## About this task
Copy all lines in the material holding the string "none".

## Exercise data
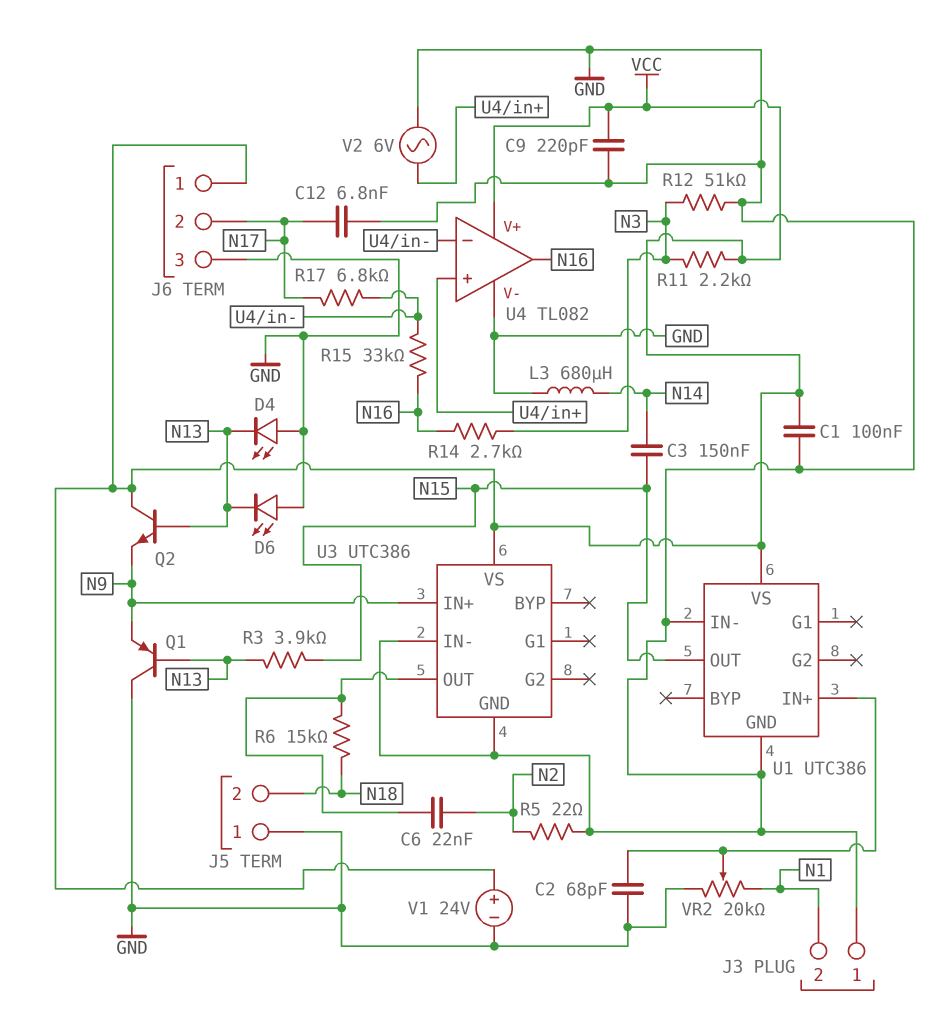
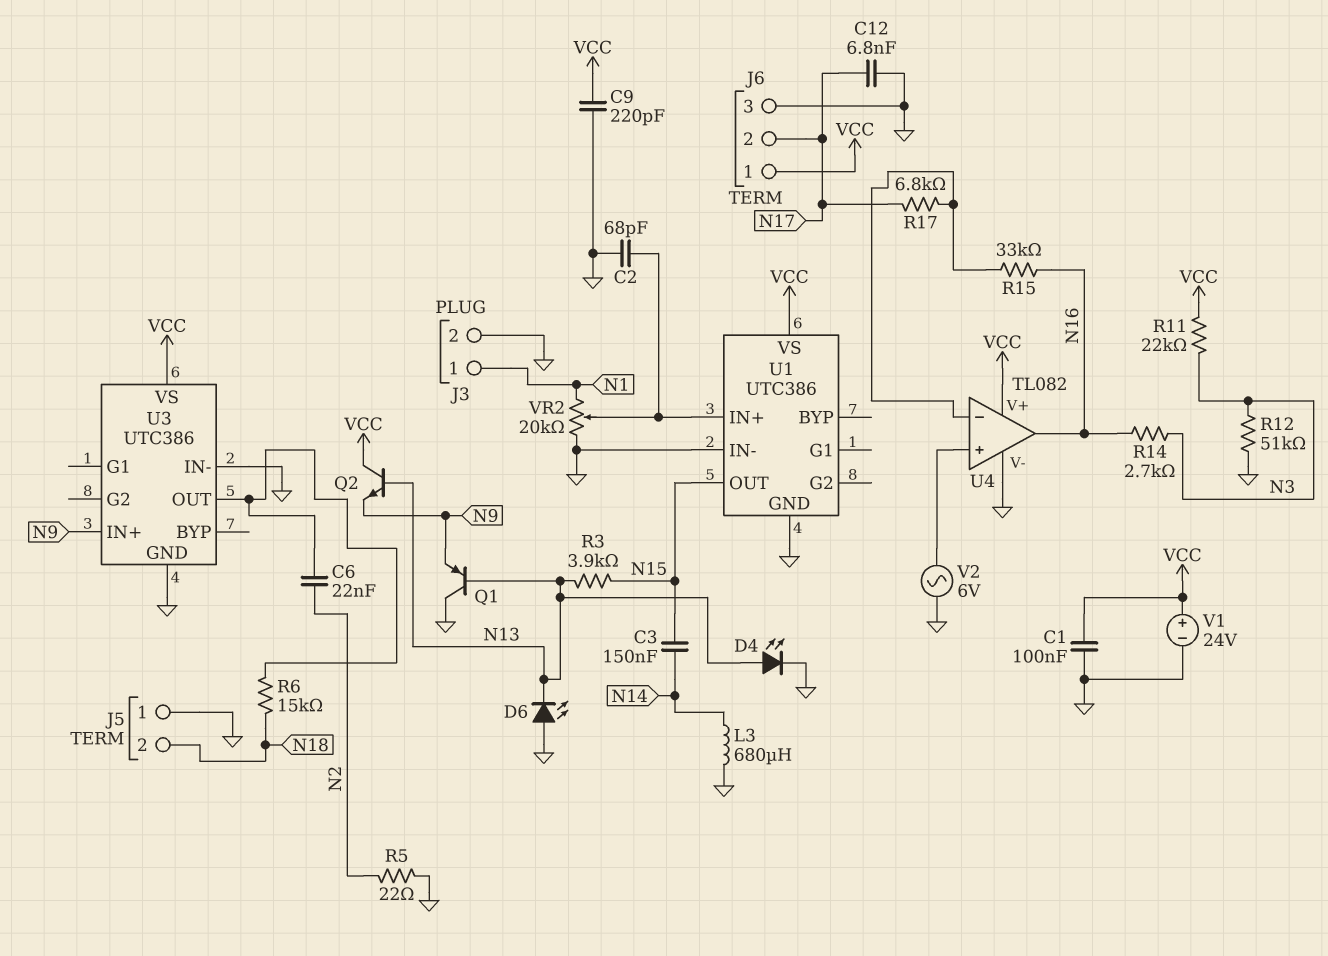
D4: LED (A GND, K N13) -> LED (A N13, K GND)
J3 pin 1: GND -> N1
J3 pin 2: N1 -> GND
R11: 2.2k (N3, VCC) -> 22k (N3, VCC)

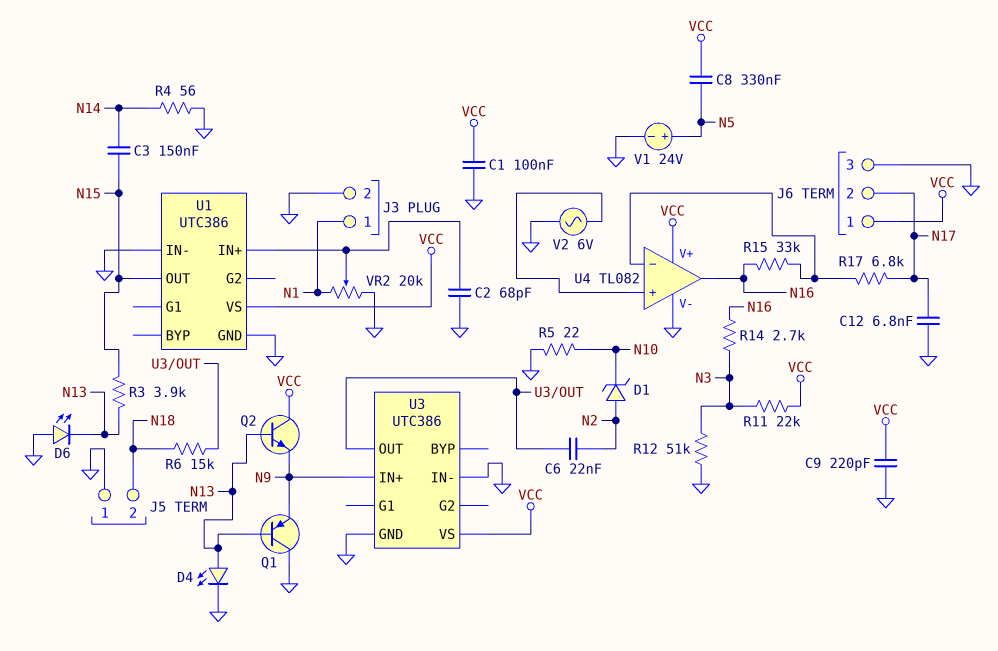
C8: none -> 330nF (N5, VCC)
D1: none -> zener (A N2, K N10)
L3: 680uH (GND, N14) -> none
R4: none -> 56 (GND, N14)
R5: 22 (GND, N2) -> 22 (GND, N10)
V1: 24V (plus VCC, minus GND) -> 24V (plus N5, minus GND)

## Exercise output
C8: none -> 330nF (N5, VCC)
D1: none -> zener (A N2, K N10)
L3: 680uH (GND, N14) -> none
R4: none -> 56 (GND, N14)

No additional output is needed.